* [EXERCISE INSTRUCTIONS]:
Set down the final stretch of the data, from the line that holds "(689, 312) = (650, 651): orange" through the last line, both included, with pictures left out.

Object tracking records
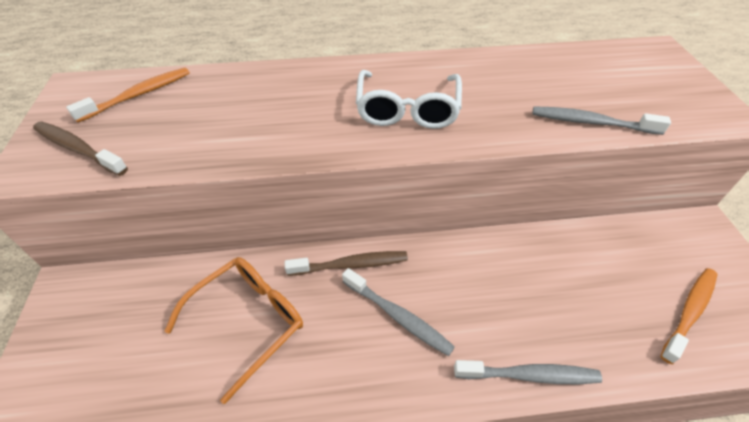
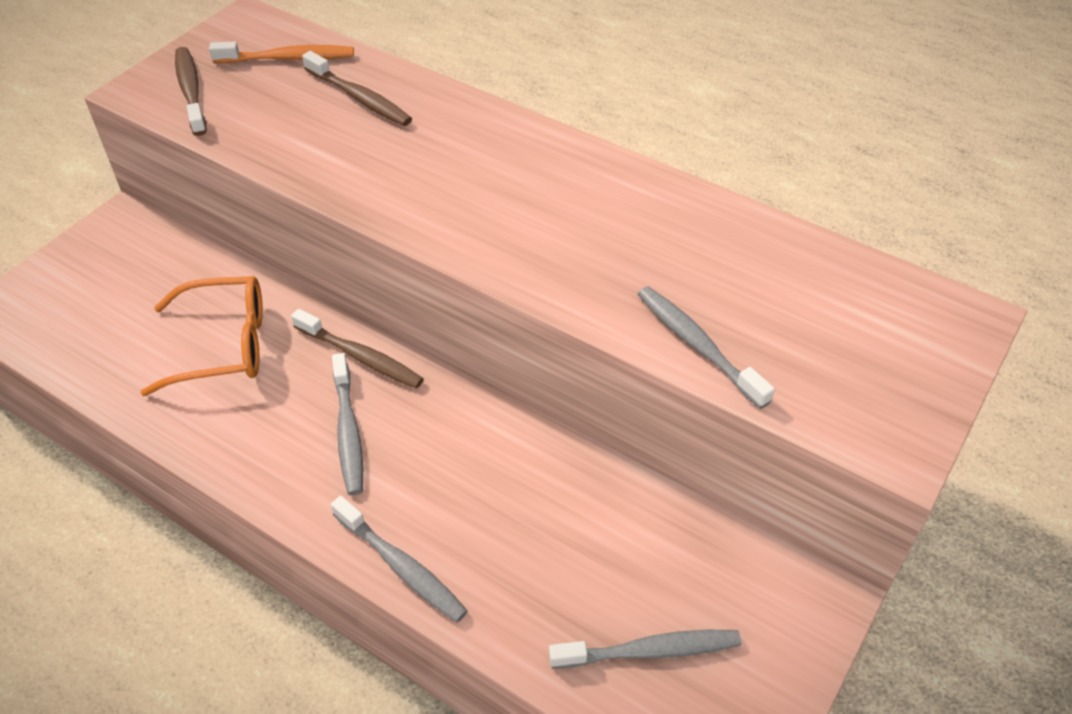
camera: 40 degrees right, 0 degrees up
(224, 95) = (360, 98): none -> brown toothbrush
(407, 110) = (512, 213): white glasses -> none
(689, 312) = (650, 651): orange toothbrush -> grey toothbrush

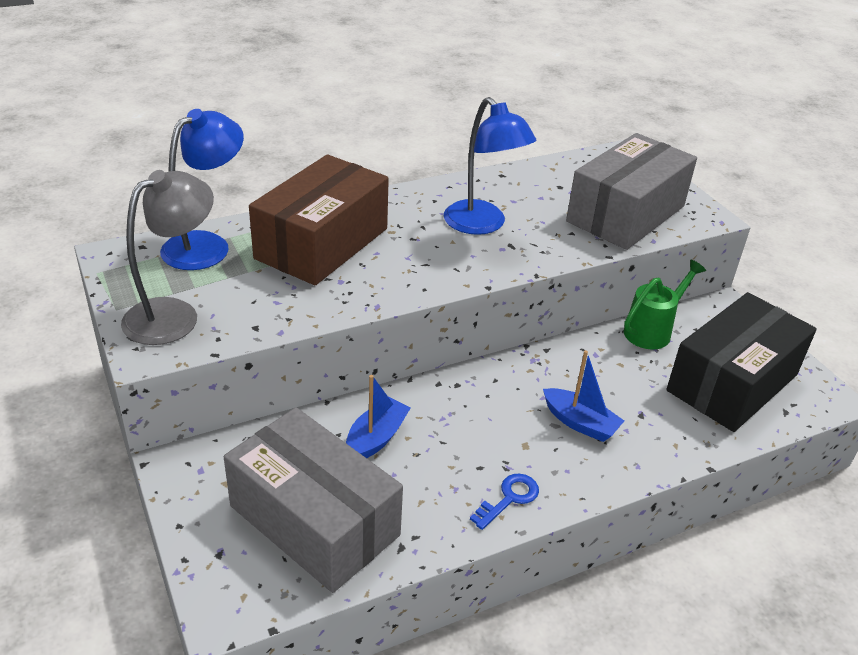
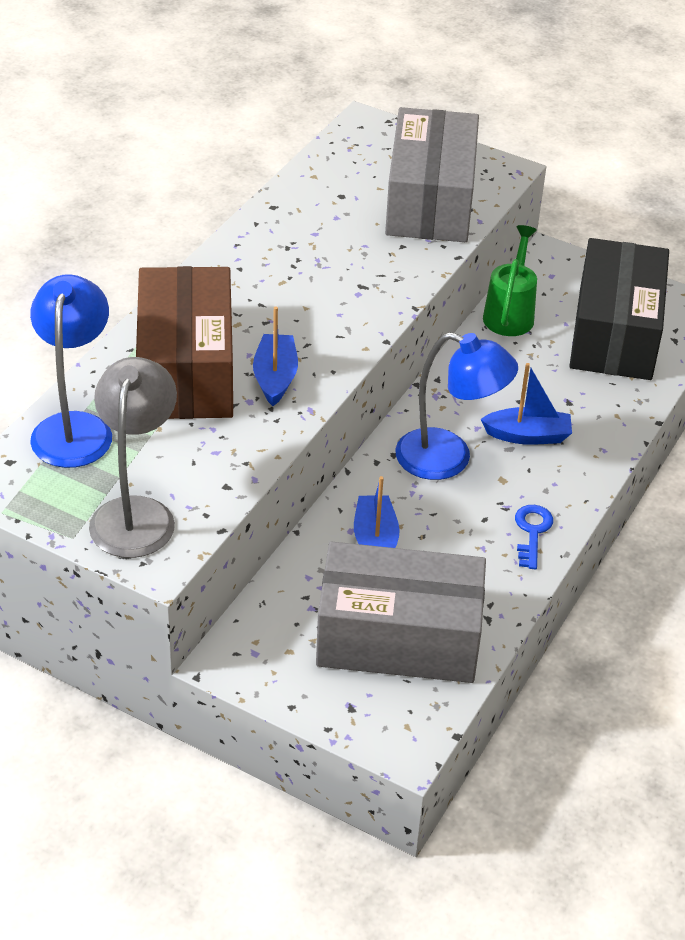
camera: 35 degrees left, 5 degrees up
(377, 274) = (275, 378): none -> blue boat
(482, 225) = (314, 275): blue lamp -> blue lamp (448, 459)

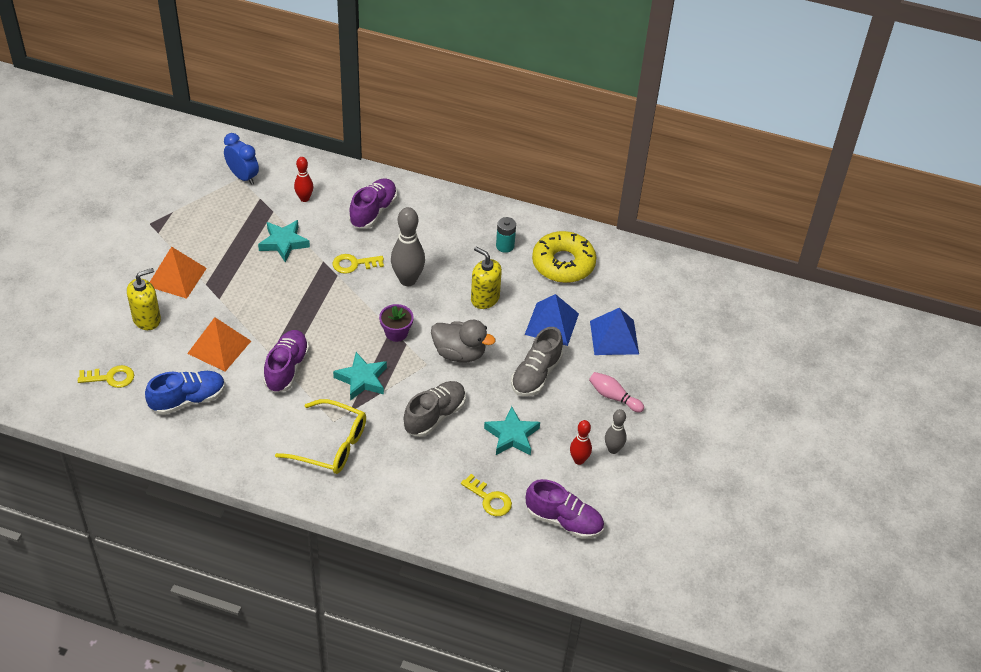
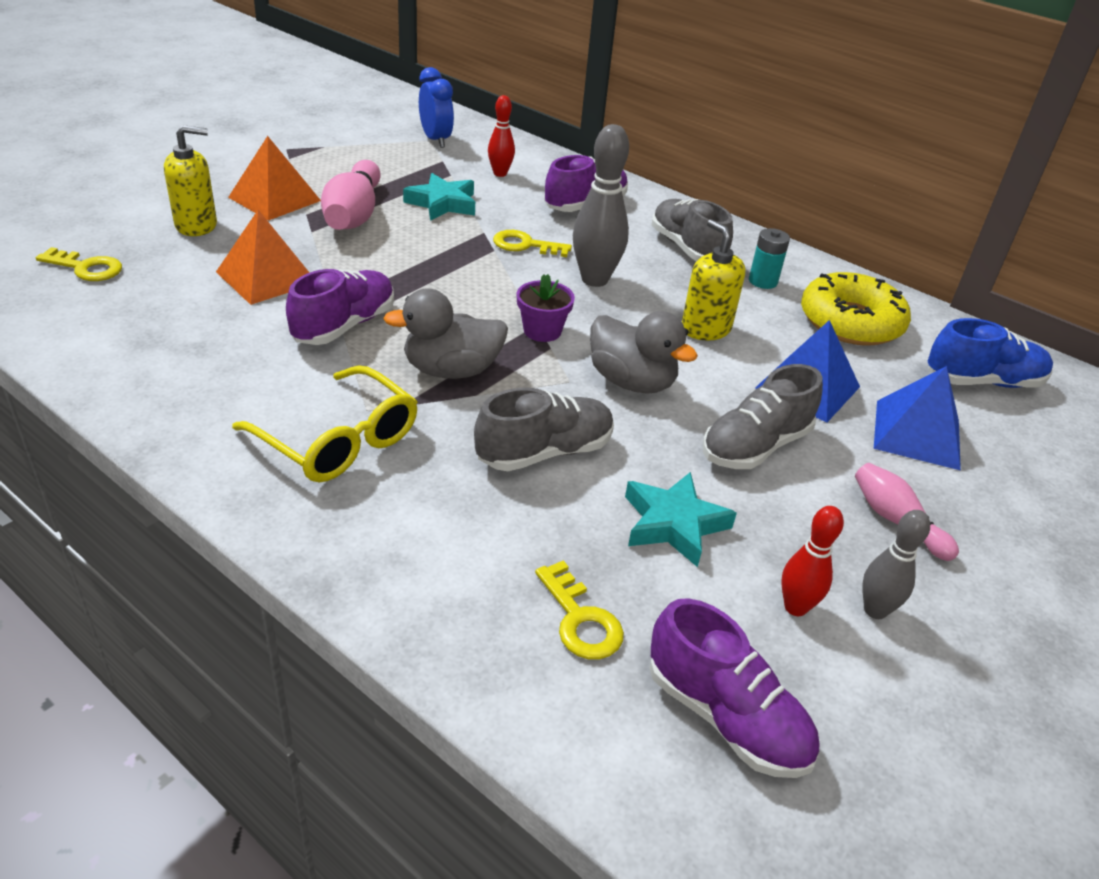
camera: 20 degrees right, 10 degrees down
(188, 400) = (167, 320): blue shoe -> blue shoe (982, 381)
(235, 274) = (354, 215): none -> pink bowling pin
(362, 379) = (451, 370): turquoise star -> grey duck
(451, 231) = (687, 248): none -> grey shoe

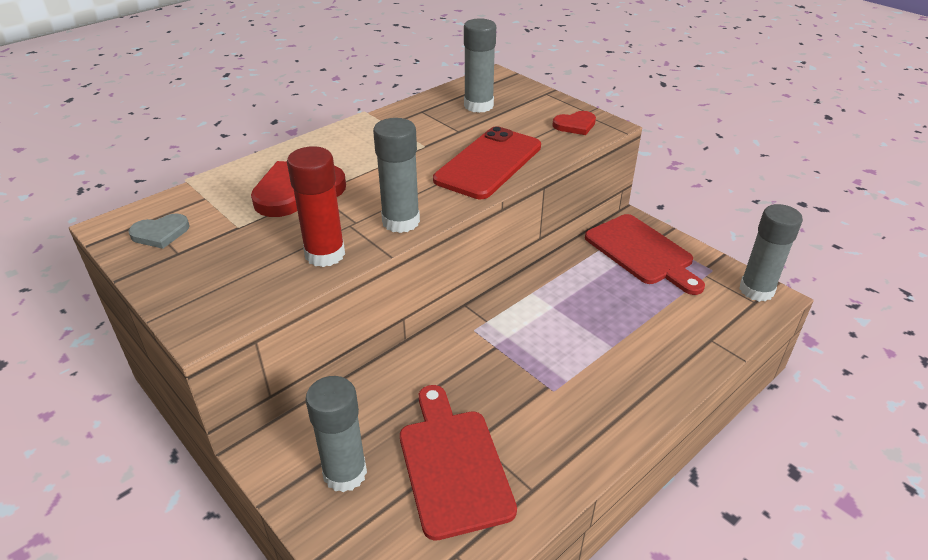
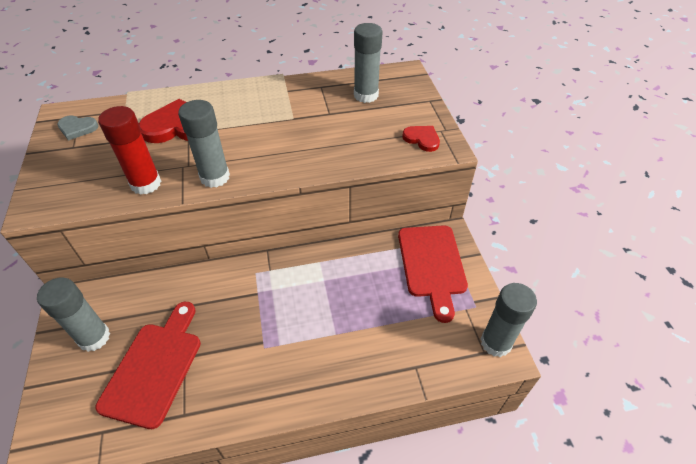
camera: 30 degrees right, 10 degrees up
(488, 163) = (321, 150): red phone -> none
(575, 125) = (422, 139): red heart -> red heart turned 150 degrees counterclockwise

* [RESPONSE]:
(689, 312) = (650, 651): orange toothbrush -> grey toothbrush

camera: 35 degrees left, 5 degrees up
(377, 274) = (275, 378): none -> blue boat
(482, 225) = (314, 275): blue lamp -> blue lamp (448, 459)

camera: 20 degrees right, 10 degrees down
(188, 400) = (167, 320): blue shoe -> blue shoe (982, 381)
(235, 274) = (354, 215): none -> pink bowling pin
(362, 379) = (451, 370): turquoise star -> grey duck
(451, 231) = (687, 248): none -> grey shoe

camera: 30 degrees right, 10 degrees up
(488, 163) = (321, 150): red phone -> none
(575, 125) = (422, 139): red heart -> red heart turned 150 degrees counterclockwise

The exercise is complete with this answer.